Check each line of the material. Copy those containing "down".

______________________________

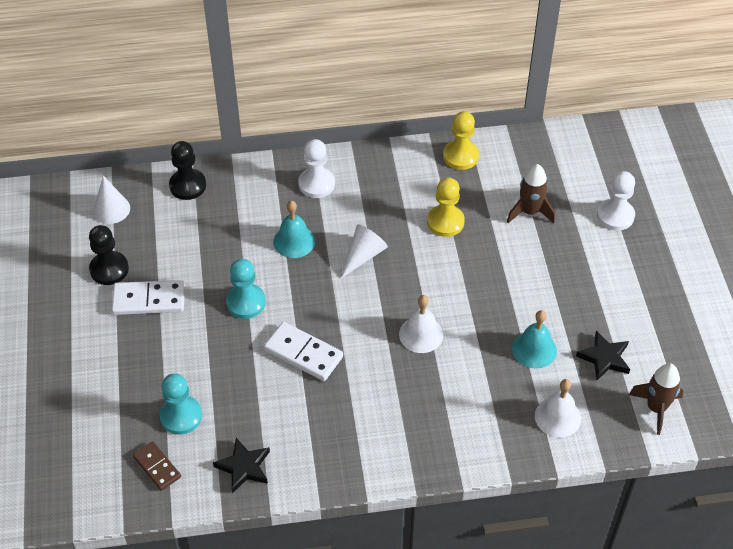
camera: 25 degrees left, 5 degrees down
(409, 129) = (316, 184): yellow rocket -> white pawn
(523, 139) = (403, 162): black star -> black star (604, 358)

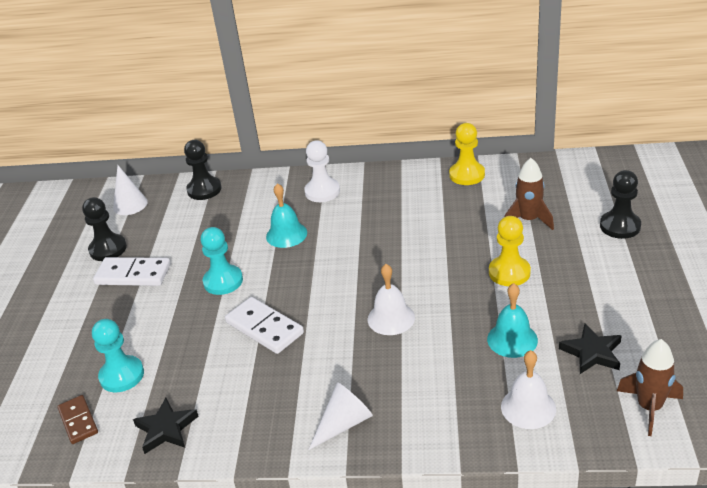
camera: 15 degrees right, 15 degrees down
(363, 255) = (351, 248): white cone -> white cone (344, 423)
(445, 222) = (439, 225): yellow pawn -> yellow pawn (509, 272)
(615, 216) = (620, 226): white pawn -> black pawn

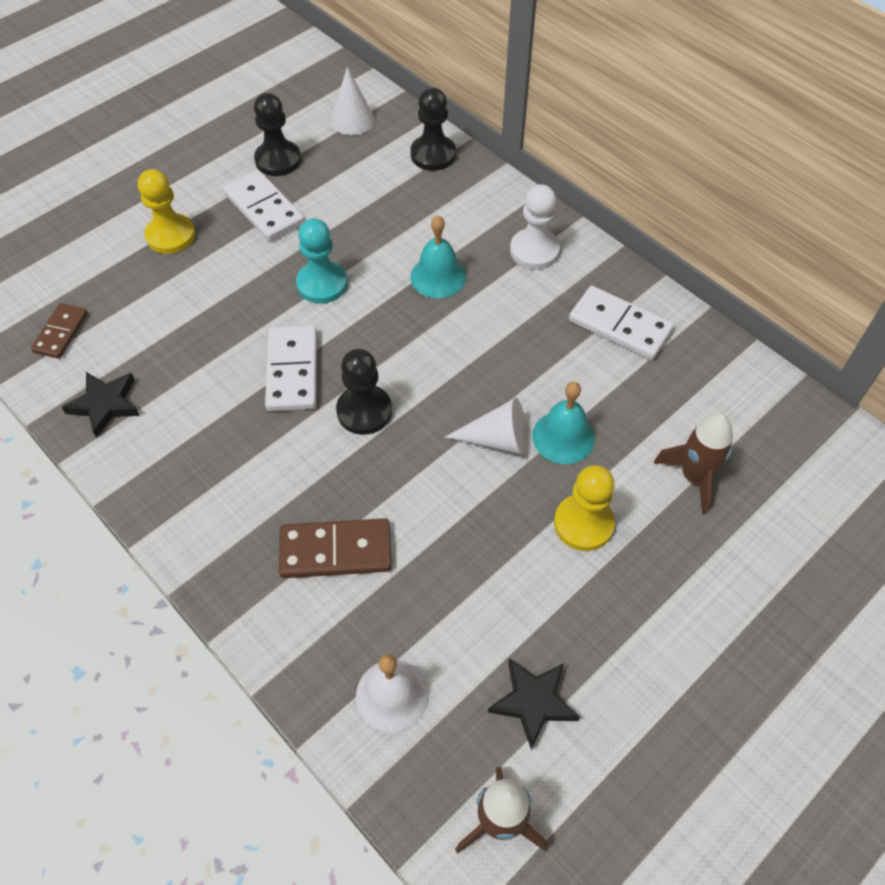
camera: 40 degrees right, 20 degrees up
(122, 375) = (137, 315): turquoise pawn -> none
(344, 423) = (229, 541): white cone -> white cone (498, 439)
(391, 318) = (405, 467): white bell -> none
(409, 378) = (335, 550): none -> brown domino
(410, 191) = (619, 326): none -> white domino
(467, 175) = (708, 356): yellow pawn -> yellow pawn (171, 235)
(512, 339) = (479, 605): turquoise bell -> turquoise bell (563, 437)
(620, 226) = (785, 581): black pawn -> black pawn (364, 411)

______________________________

• _WRITTEN REPLY_:
camera: 25 degrees left, 5 degrees down
camera: 15 degrees right, 15 degrees down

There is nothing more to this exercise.